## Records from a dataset
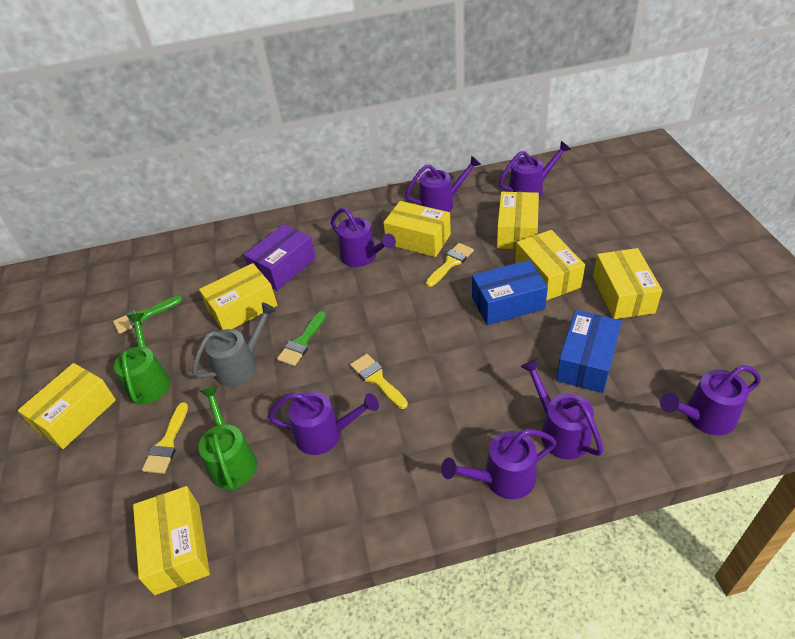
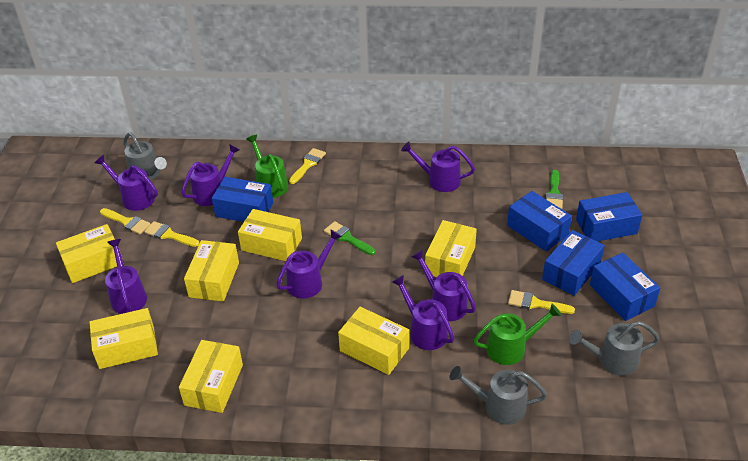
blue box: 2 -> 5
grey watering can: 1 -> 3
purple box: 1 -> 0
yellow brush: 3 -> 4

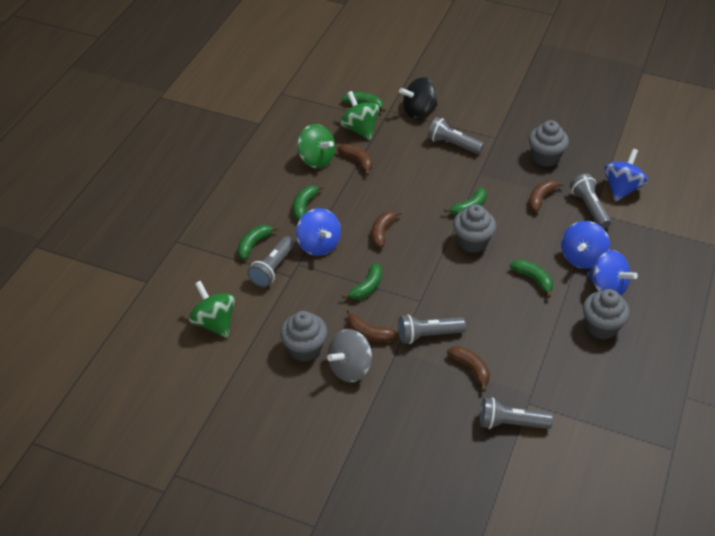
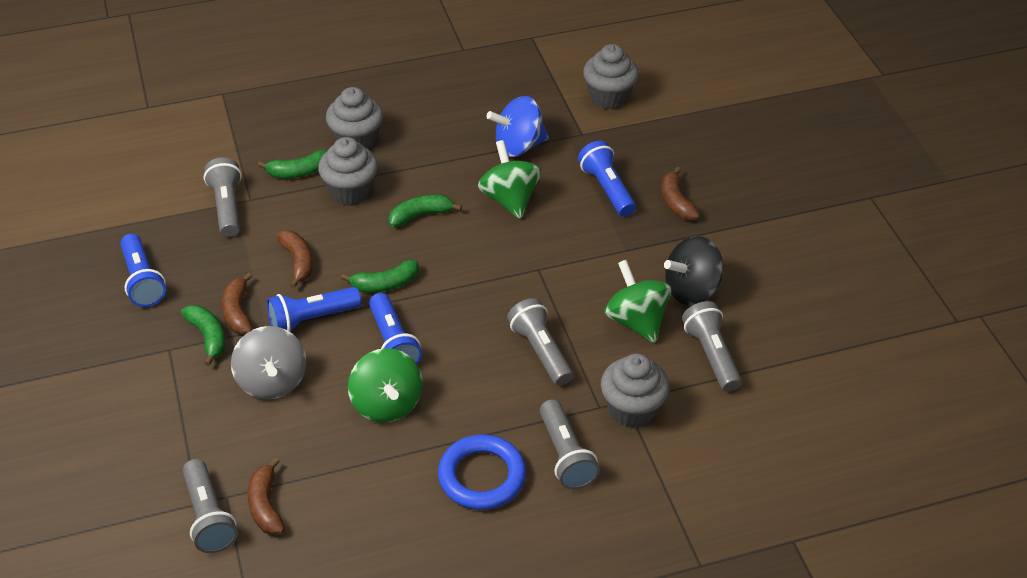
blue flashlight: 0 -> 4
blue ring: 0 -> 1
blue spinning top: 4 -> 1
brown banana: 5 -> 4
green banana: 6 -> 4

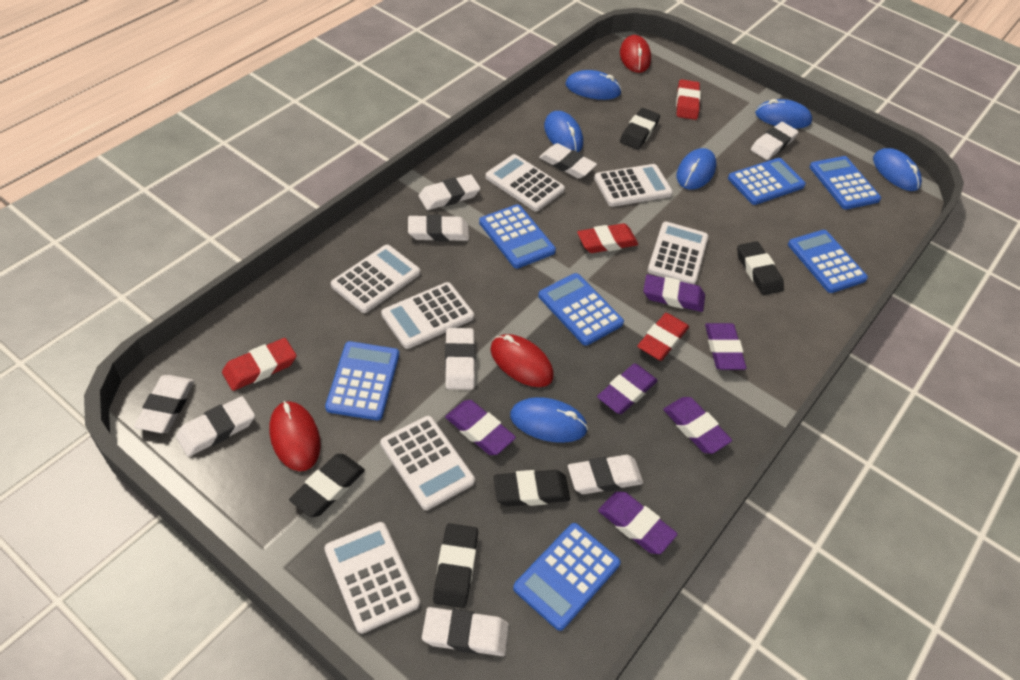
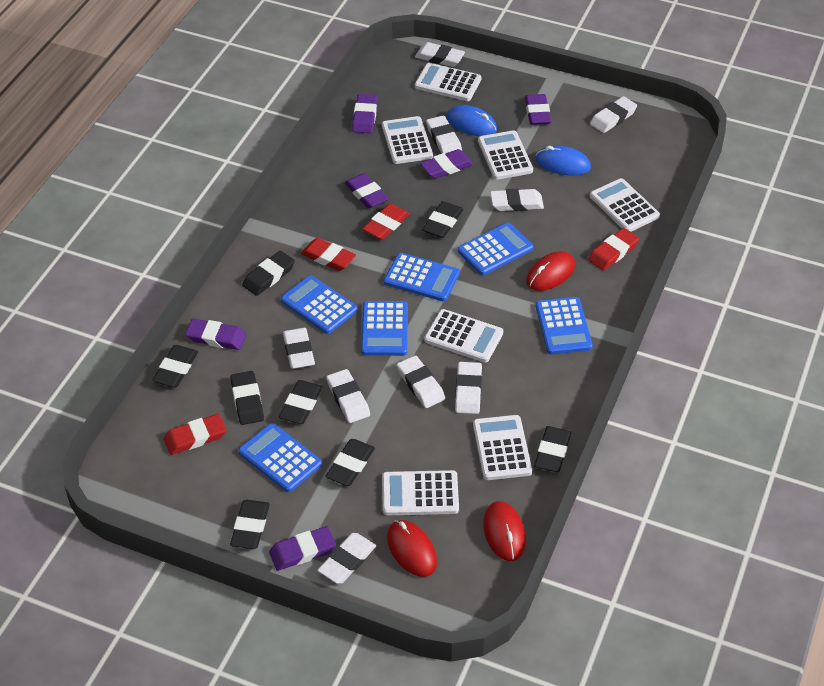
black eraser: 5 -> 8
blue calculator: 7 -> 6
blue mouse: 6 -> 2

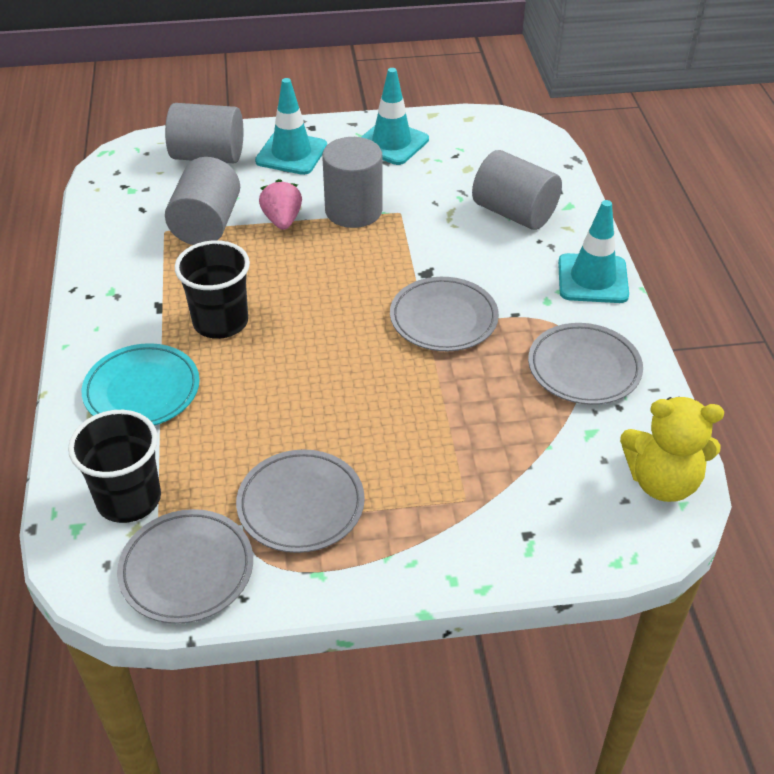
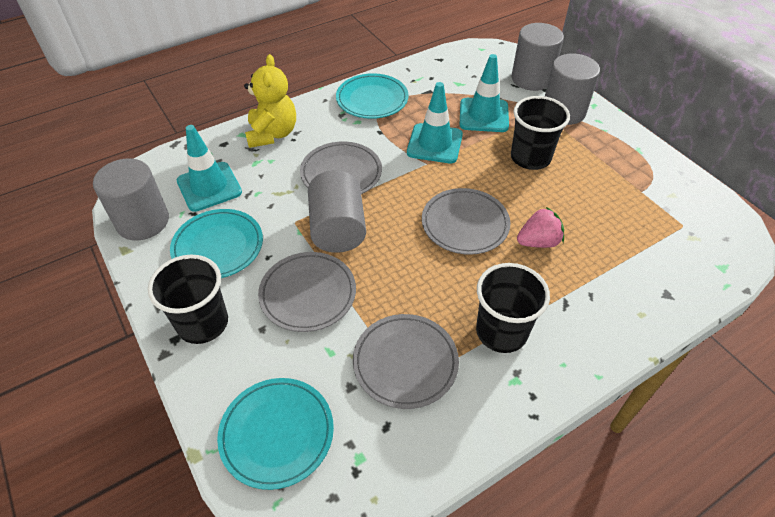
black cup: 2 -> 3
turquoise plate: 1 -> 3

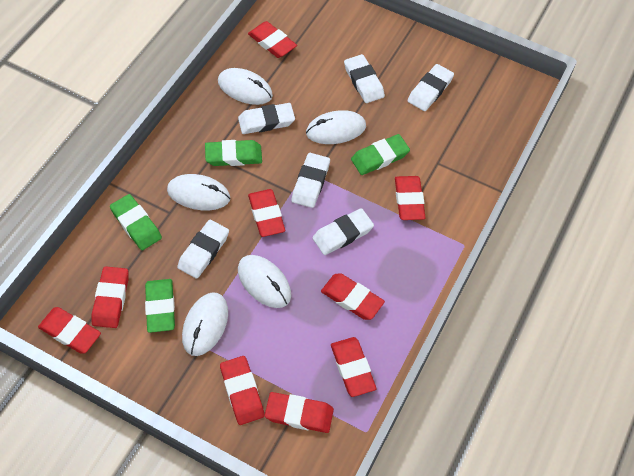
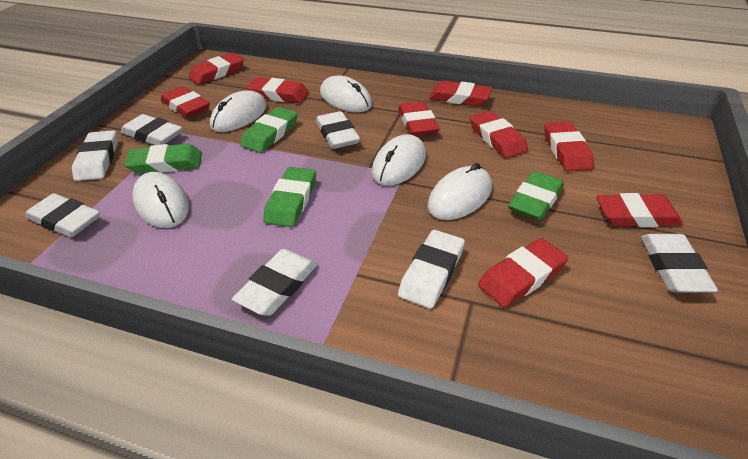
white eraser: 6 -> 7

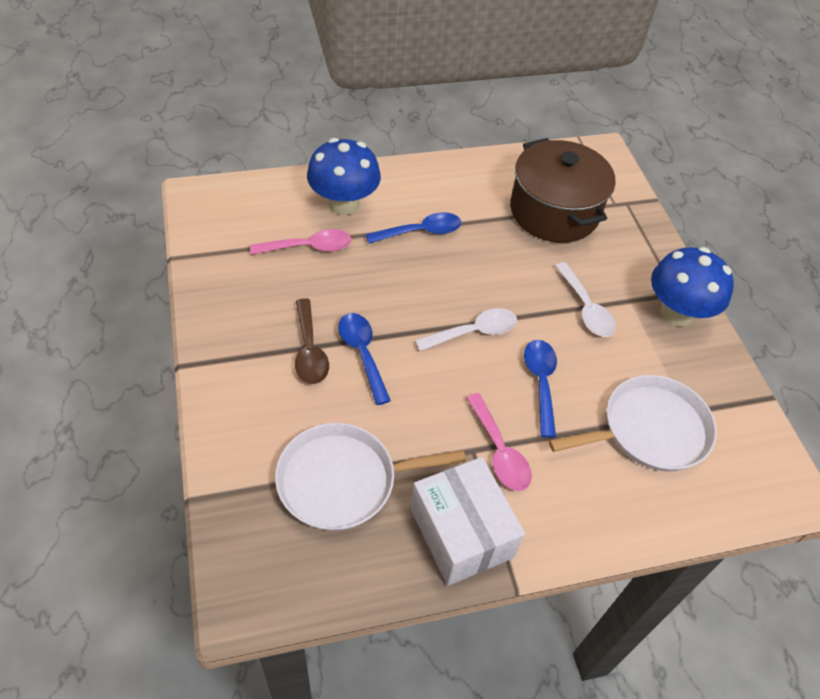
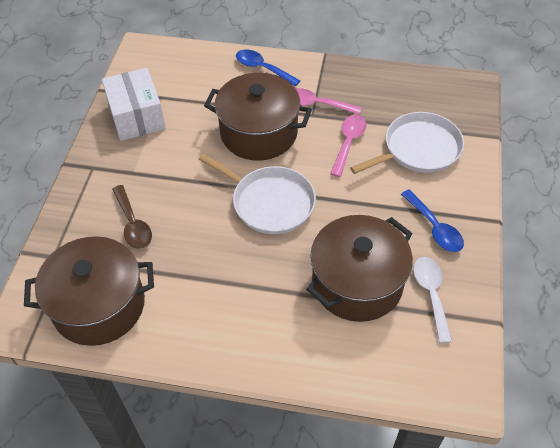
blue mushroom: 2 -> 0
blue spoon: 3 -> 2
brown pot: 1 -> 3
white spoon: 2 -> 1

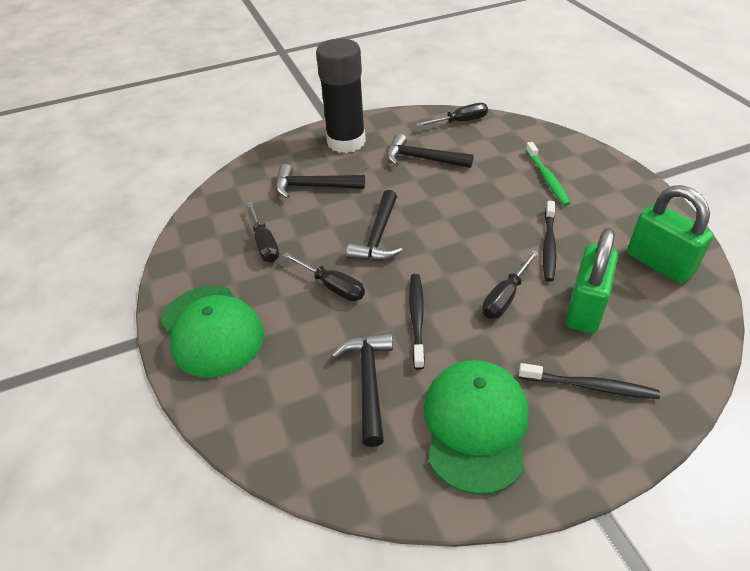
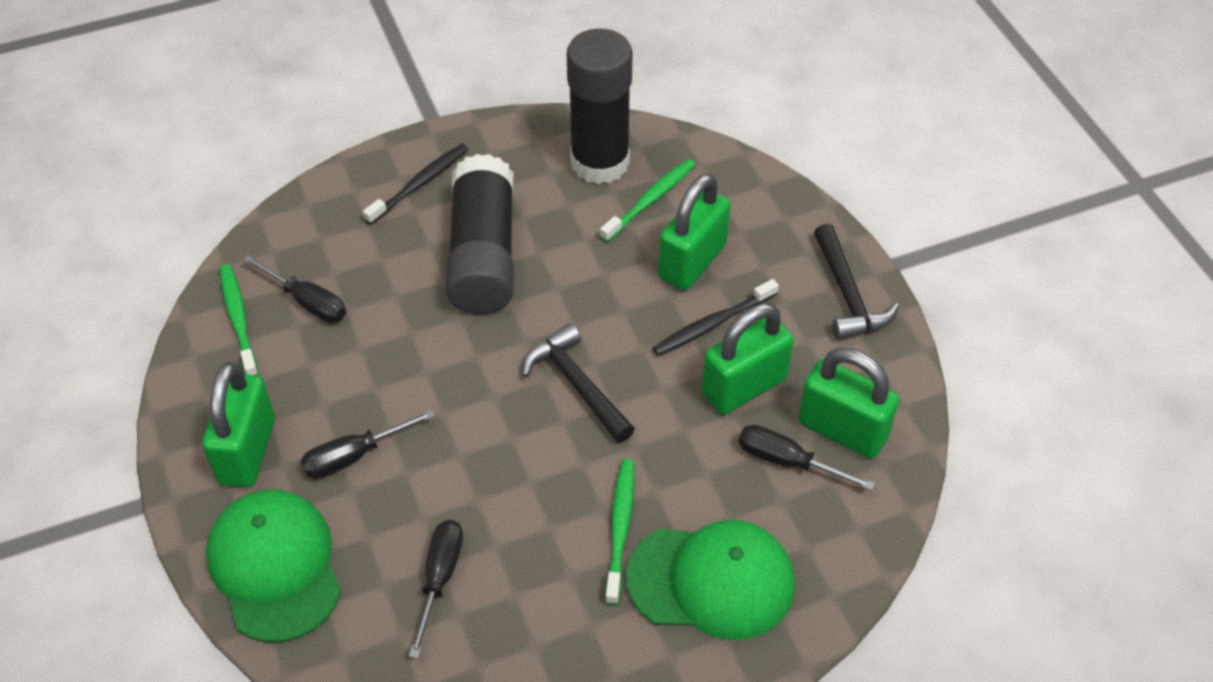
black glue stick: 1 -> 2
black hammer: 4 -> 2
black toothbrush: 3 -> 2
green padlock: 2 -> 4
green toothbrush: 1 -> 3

## What you should do
Restate the records above exactly, less any pictures.

## Task response
blue box: 2 -> 5
grey watering can: 1 -> 3
purple box: 1 -> 0
yellow brush: 3 -> 4

blue flashlight: 0 -> 4
blue ring: 0 -> 1
blue spinning top: 4 -> 1
brown banana: 5 -> 4
green banana: 6 -> 4

black eraser: 5 -> 8
blue calculator: 7 -> 6
blue mouse: 6 -> 2

black cup: 2 -> 3
turquoise plate: 1 -> 3

white eraser: 6 -> 7

blue mushroom: 2 -> 0
blue spoon: 3 -> 2
brown pot: 1 -> 3
white spoon: 2 -> 1

black glue stick: 1 -> 2
black hammer: 4 -> 2
black toothbrush: 3 -> 2
green padlock: 2 -> 4
green toothbrush: 1 -> 3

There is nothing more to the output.